◆ AIM OF THE EXERCISE ◆
Could you print the stretch of lines below from the one with "brown banana: 5 -> 2" through the one with "turquoise carton: 3 -> 5", exactly as they stand and without any pictures?

◆ DATA EXCERPTS ◆
■ ■ ■ ■ ■ ■ ■

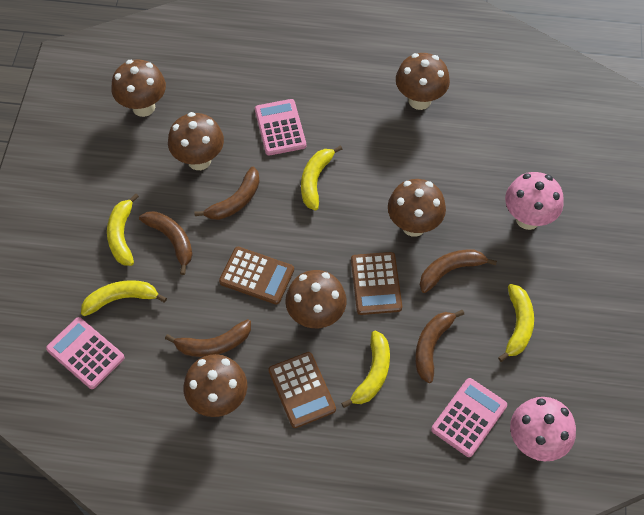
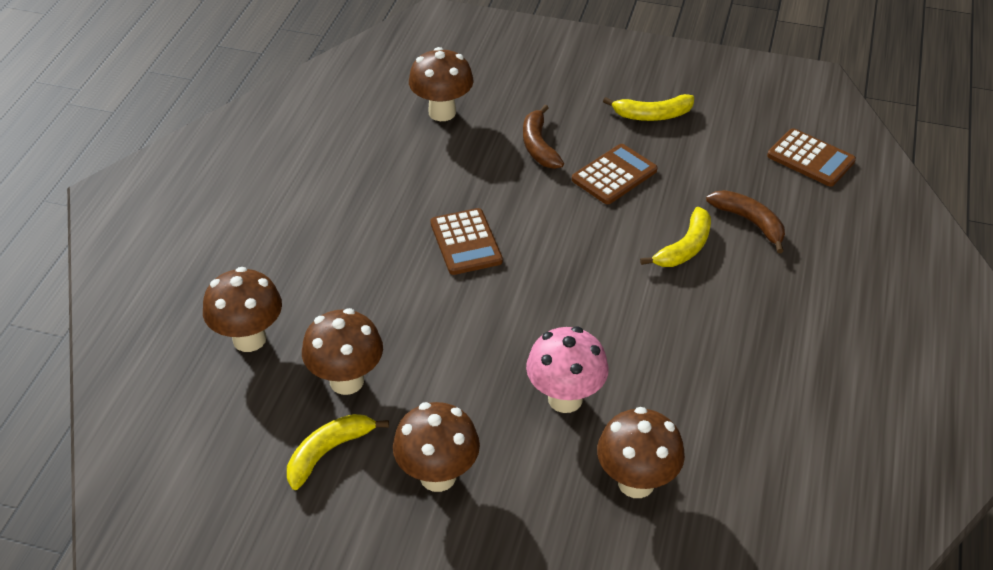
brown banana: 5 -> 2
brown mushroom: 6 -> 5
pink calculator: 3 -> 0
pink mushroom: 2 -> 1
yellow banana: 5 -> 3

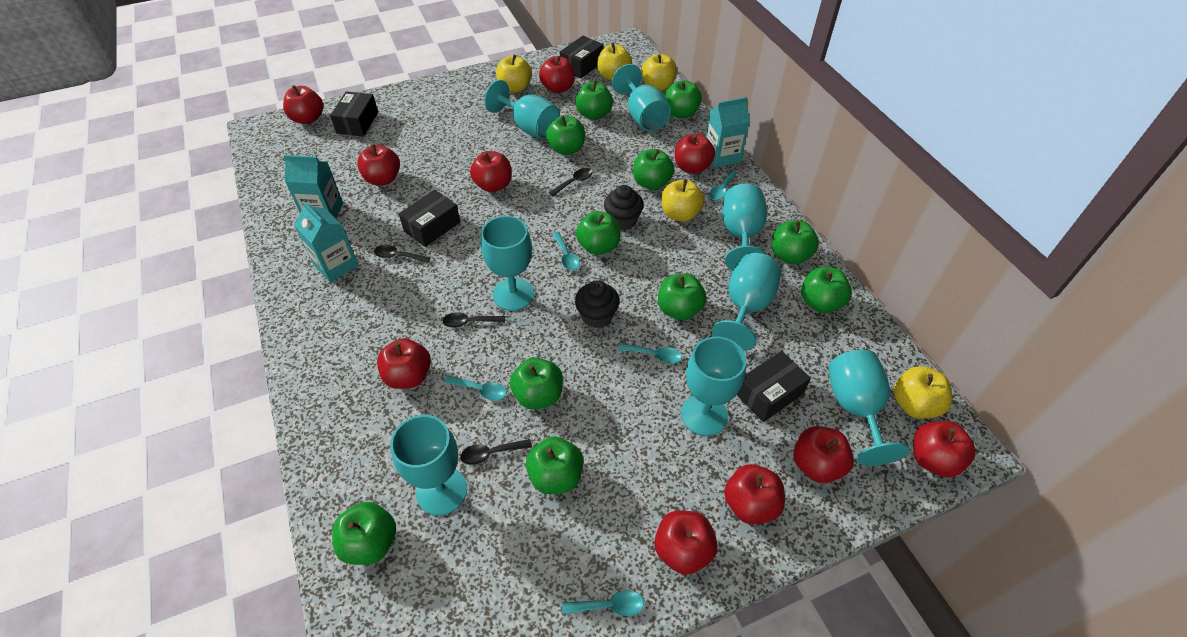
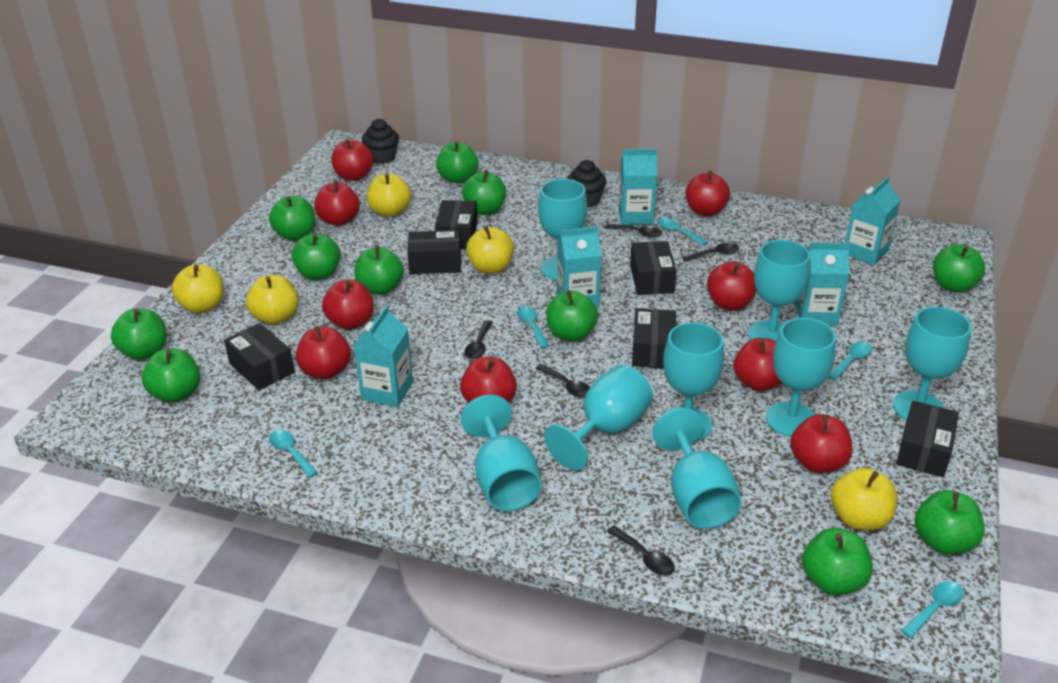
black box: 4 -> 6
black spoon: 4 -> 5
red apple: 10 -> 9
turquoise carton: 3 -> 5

■ ■ ■ ■ ■ ■ ■

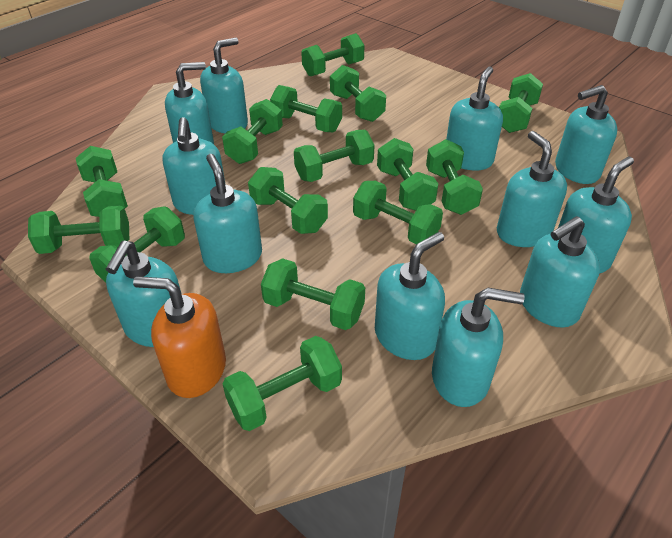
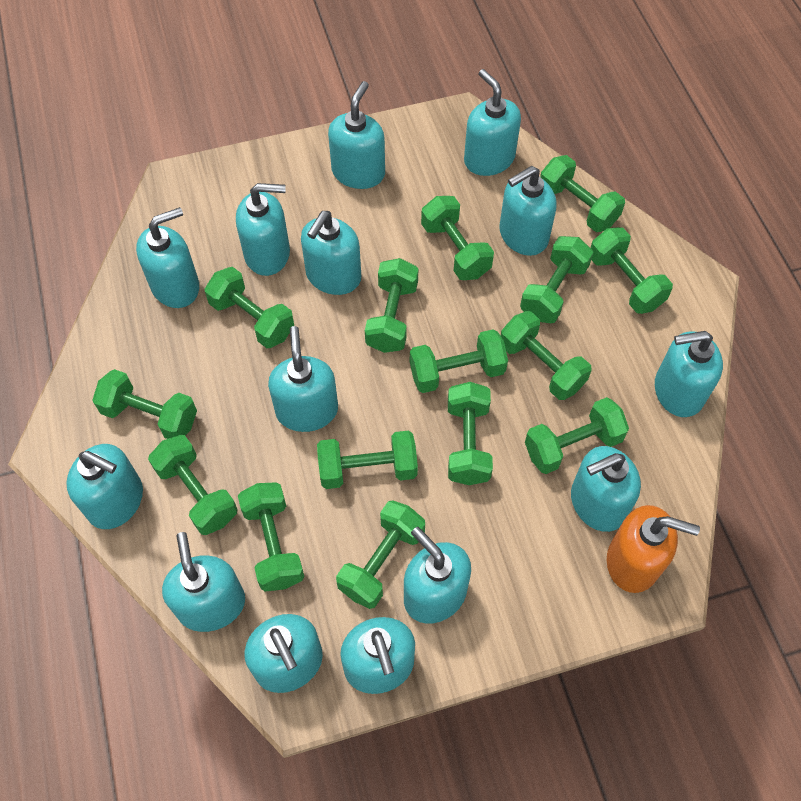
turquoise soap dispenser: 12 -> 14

■ ■ ■ ■ ■ ■ ■

◆ EXERCISE SOLUTION ◆
brown banana: 5 -> 2
brown mushroom: 6 -> 5
pink calculator: 3 -> 0
pink mushroom: 2 -> 1
yellow banana: 5 -> 3

black box: 4 -> 6
black spoon: 4 -> 5
red apple: 10 -> 9
turquoise carton: 3 -> 5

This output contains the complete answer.